### PROBLEM REQUIREMENTS
Write out the stretch of lines below that begins at the line with "C7: 220uF (plus" and ends at the line with "U3 pin P1.3: LED -> none", including both, exactly as given and nothing more.

### PROVIDED ENTRIES
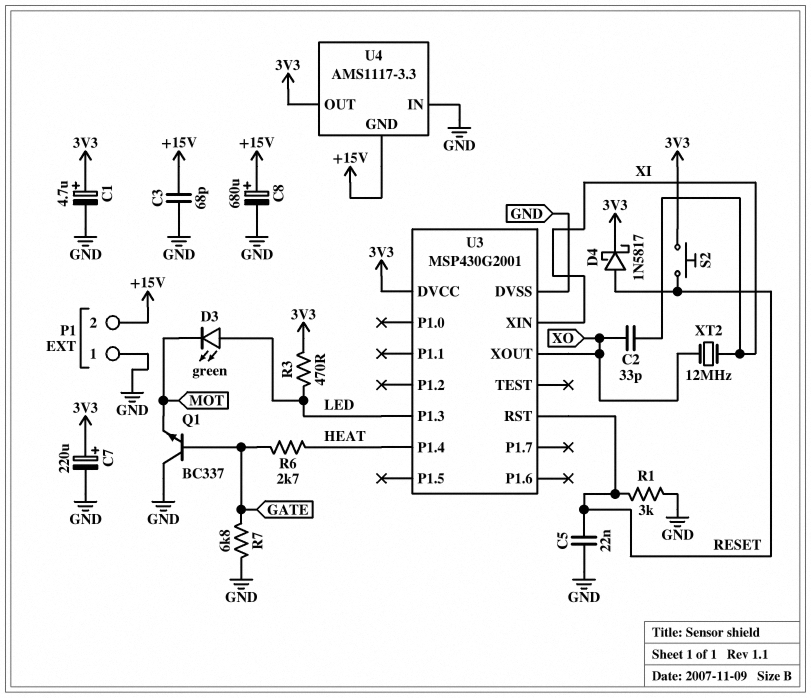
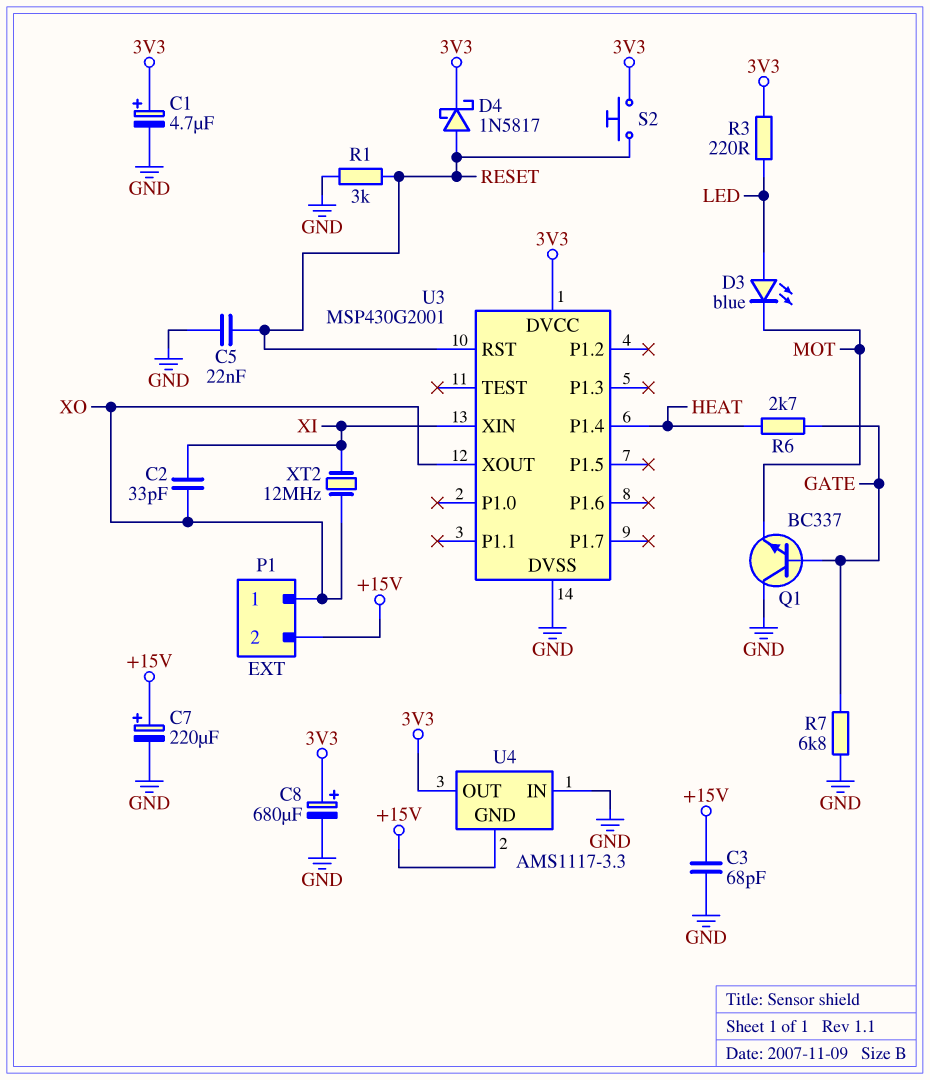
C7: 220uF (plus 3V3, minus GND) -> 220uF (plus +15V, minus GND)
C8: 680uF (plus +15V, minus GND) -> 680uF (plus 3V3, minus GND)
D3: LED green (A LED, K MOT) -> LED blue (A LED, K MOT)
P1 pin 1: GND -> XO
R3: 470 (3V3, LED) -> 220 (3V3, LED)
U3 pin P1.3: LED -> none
--
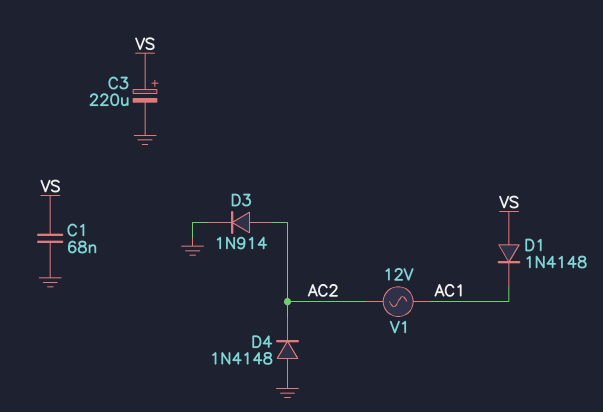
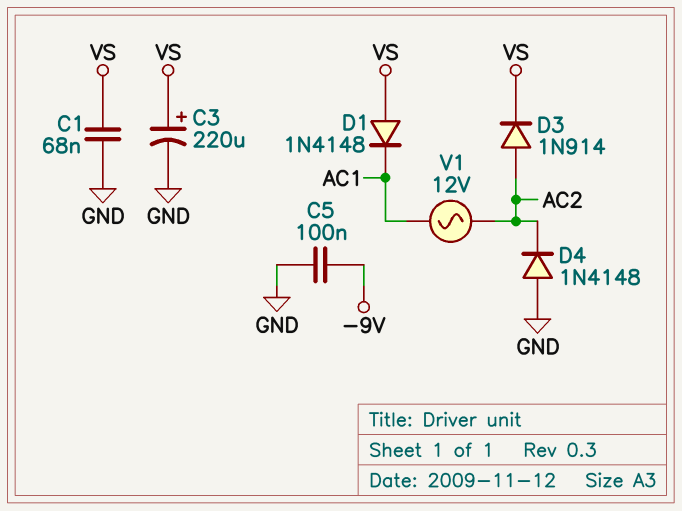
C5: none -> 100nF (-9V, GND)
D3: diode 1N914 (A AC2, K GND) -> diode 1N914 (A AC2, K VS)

### WRITTEN ANSWER
C7: 220uF (plus 3V3, minus GND) -> 220uF (plus +15V, minus GND)
C8: 680uF (plus +15V, minus GND) -> 680uF (plus 3V3, minus GND)
D3: LED green (A LED, K MOT) -> LED blue (A LED, K MOT)
P1 pin 1: GND -> XO
R3: 470 (3V3, LED) -> 220 (3V3, LED)
U3 pin P1.3: LED -> none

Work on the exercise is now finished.